### Instructions for the task:
The copy should begin at the line containing "orange cone N1" and end with the last line below, every line exact and no picture included.

————————

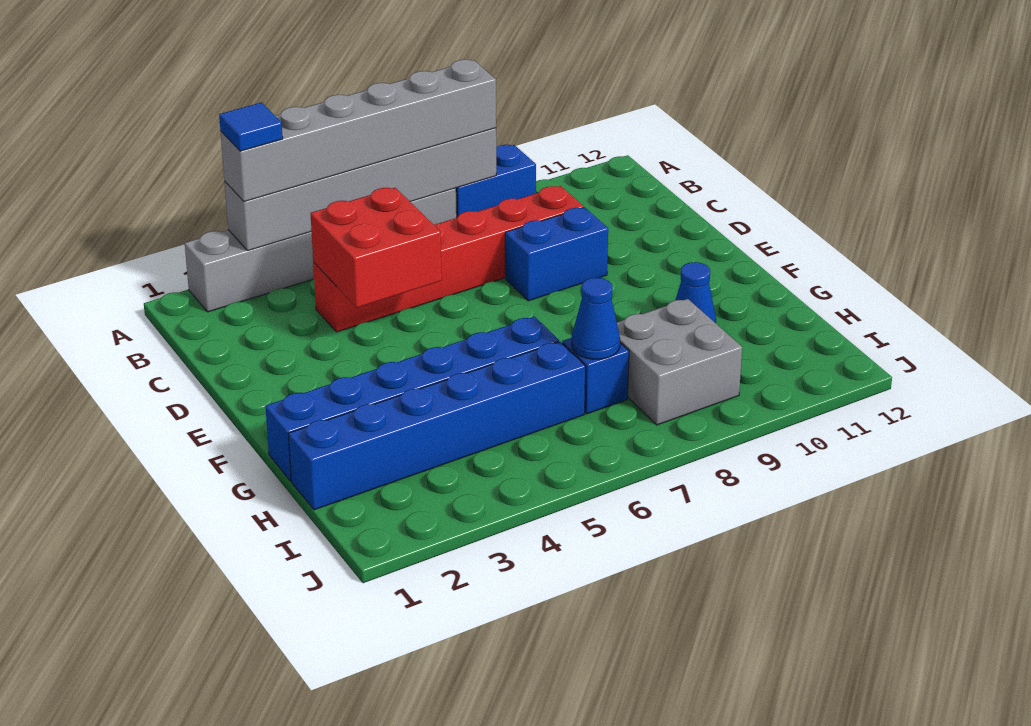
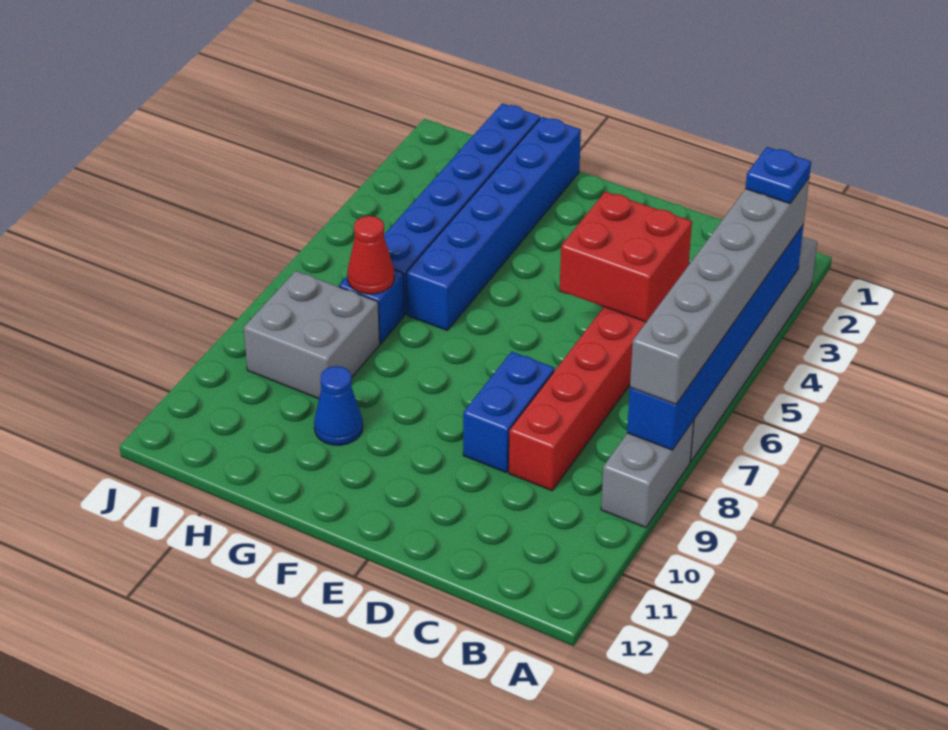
grey brick A3:A8 level 2 -> blue brick A3:A8 level 2
blue tile A3 level 4 -> blue plate A3 level 4
blue brick A8:A9 level 1 -> grey brick A8:A9 level 1
blue cone H7 level 2 -> red cone H7 level 2

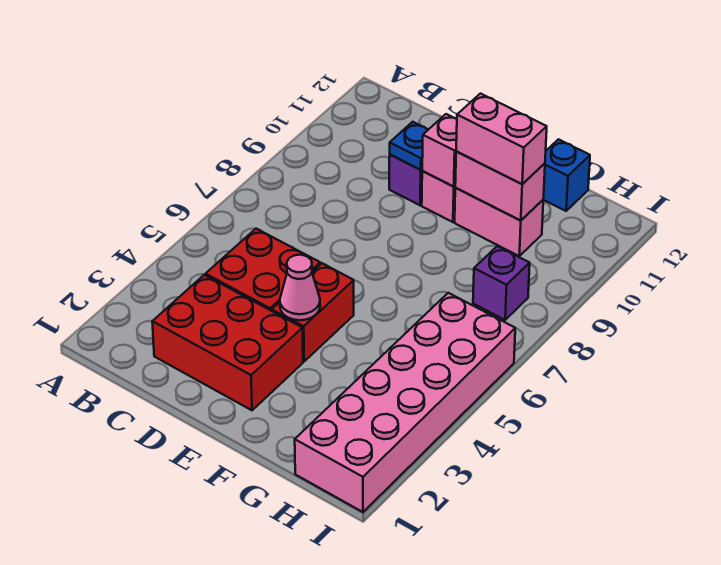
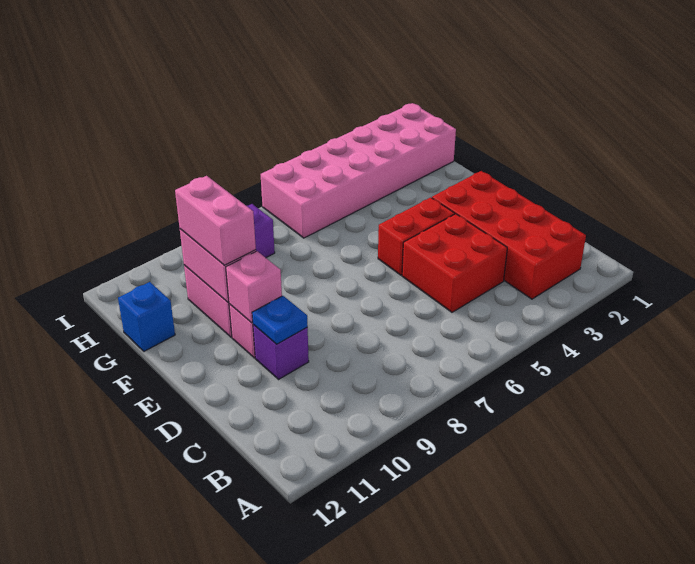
red brick C2:E3 level 1 -> red brick B2:E3 level 1
pink cone E4 level 2 -> none

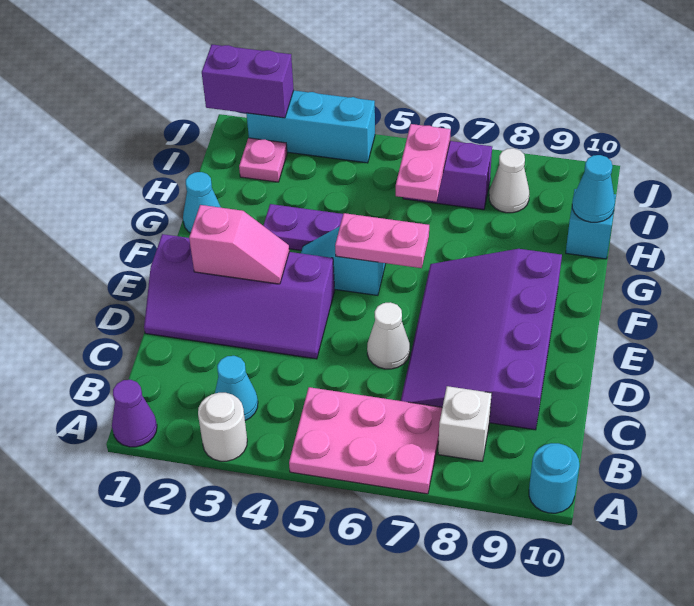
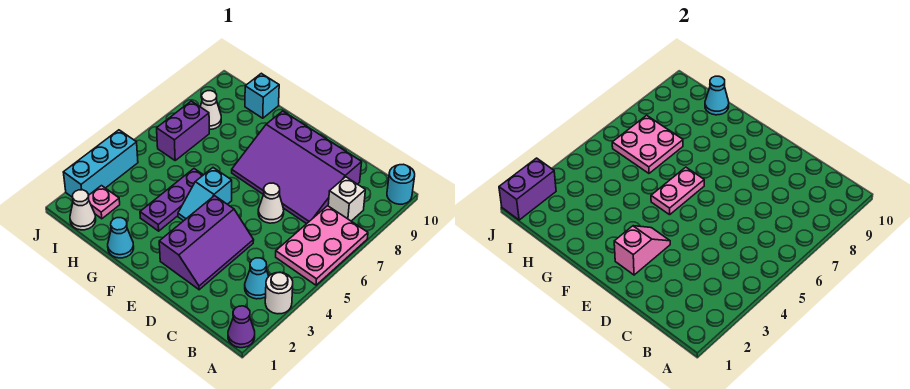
purple slope D1:E4 level 1 top E -> purple slope D2:E4 level 1 top E
pink plate H6:I6 level 2 -> pink plate H6:I7 level 2
none -> white cone I1 level 1

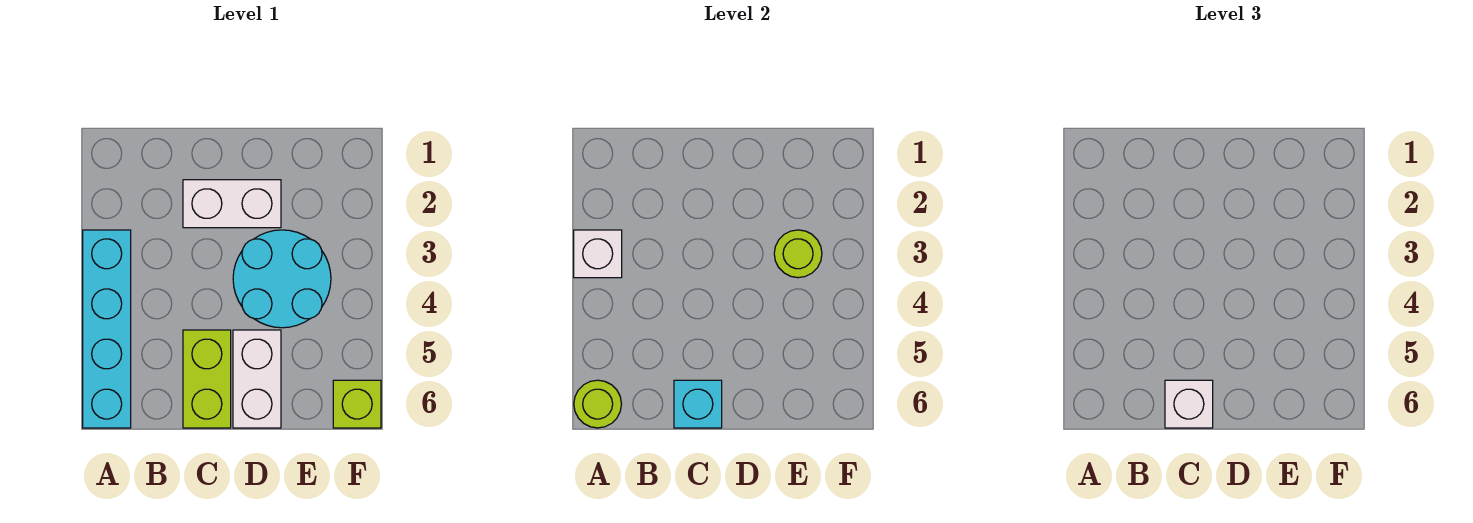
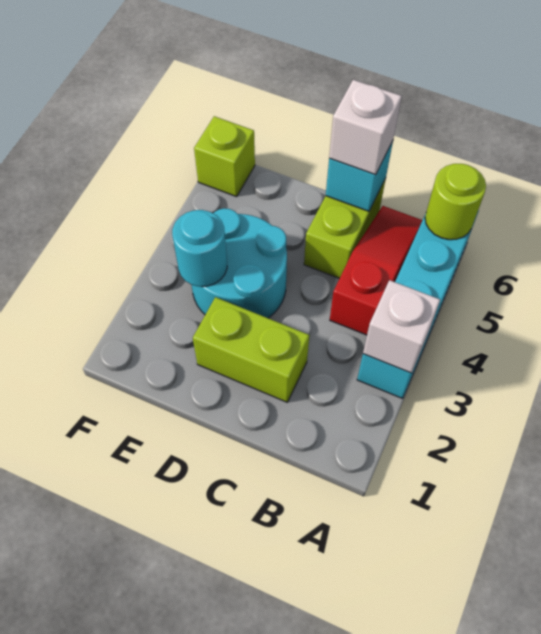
none -> red slope B4:B6 level 1 top 4
white brick C2:D2 level 1 -> lime brick C2:D2 level 1
white brick D5:D6 level 1 -> none
lime round brick E3 level 2 -> cyan round brick E3 level 2

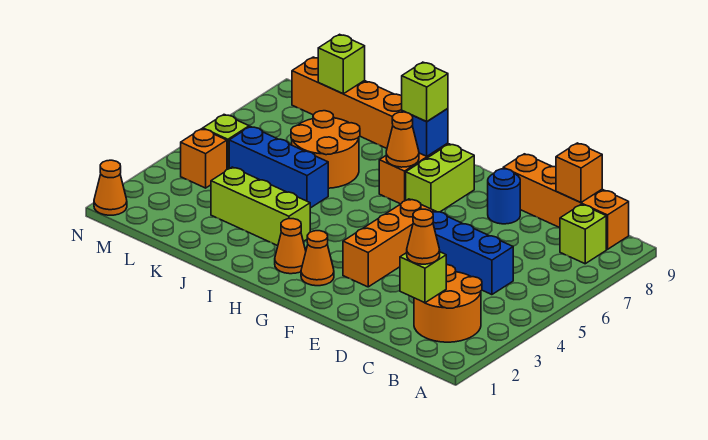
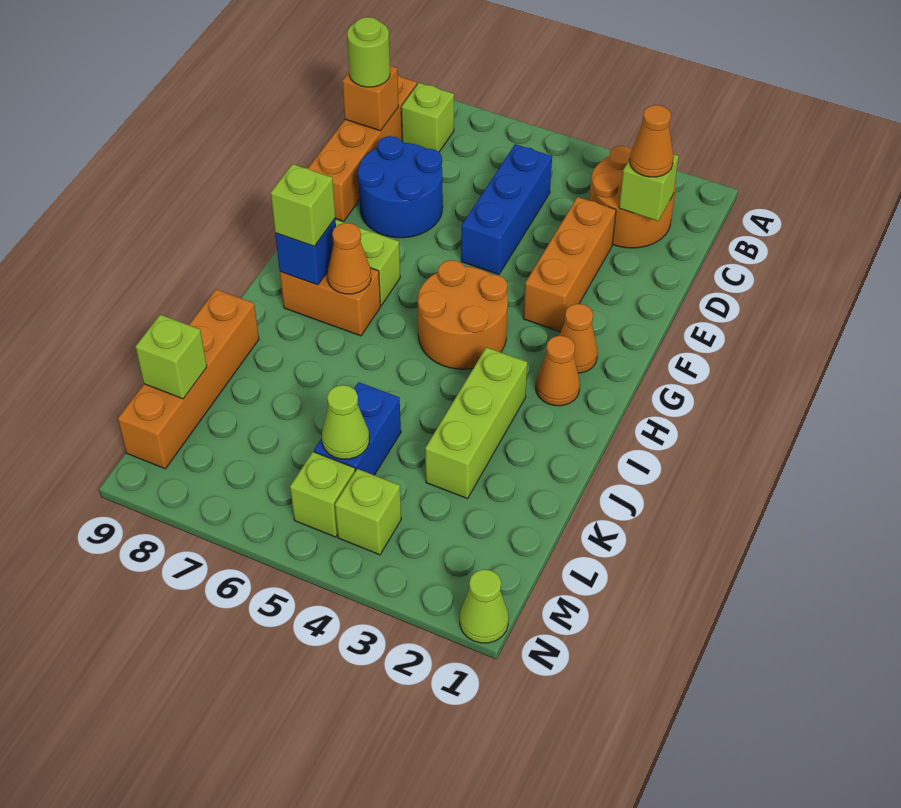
none -> lime round brick C9 level 3
blue round brick E8 level 1 -> blue round brick D7:E8 level 1
orange brick F3:F5 level 1 -> orange brick D3:F3 level 1
blue brick J5:L5 level 1 -> blue brick K5:L5 level 1
orange round brick J6:K7 level 1 -> orange round brick G4:H5 level 1
none -> lime cone L5 level 2
orange brick M4 level 1 -> lime brick M4 level 1
orange cone N1 level 1 -> lime cone N1 level 1

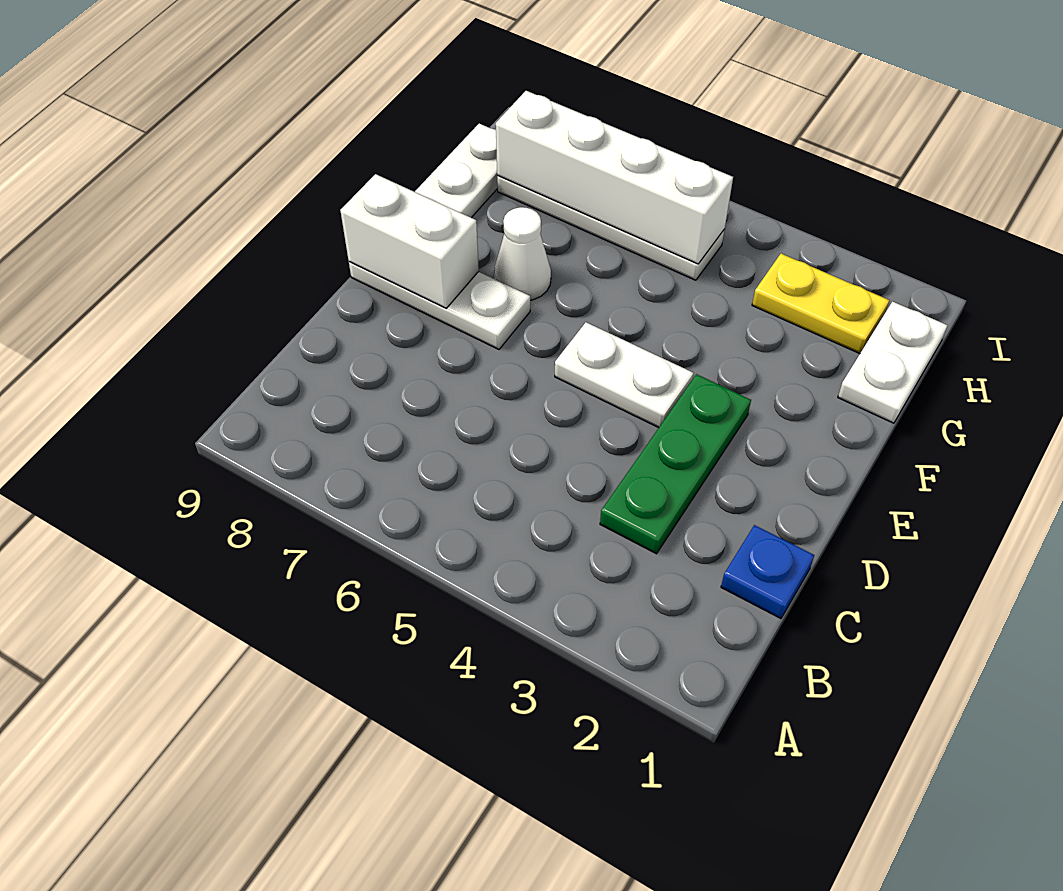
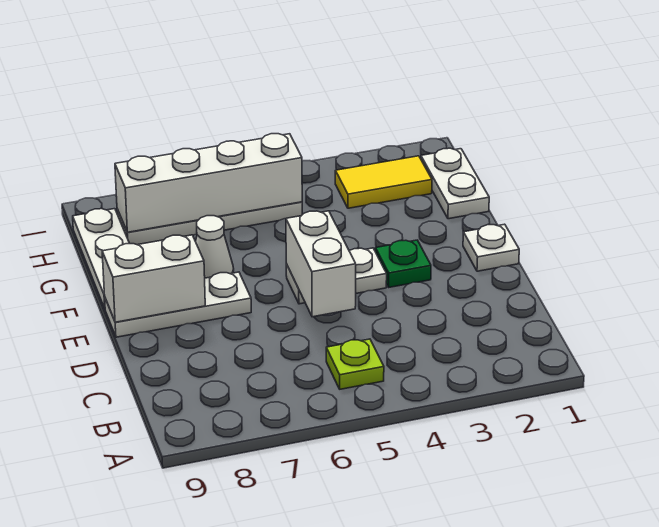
none -> lime plate B5 level 1
blue plate C1 level 1 -> none
green plate C3:E3 level 1 -> green plate E3 level 1
none -> white brick D5:E5 level 2
none -> white plate E1 level 1
yellow plate H2:H3 level 1 -> yellow tile H2:H3 level 1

————————

### Solution to the exercise:
orange cone N1 level 1 -> lime cone N1 level 1

none -> lime plate B5 level 1
blue plate C1 level 1 -> none
green plate C3:E3 level 1 -> green plate E3 level 1
none -> white brick D5:E5 level 2
none -> white plate E1 level 1
yellow plate H2:H3 level 1 -> yellow tile H2:H3 level 1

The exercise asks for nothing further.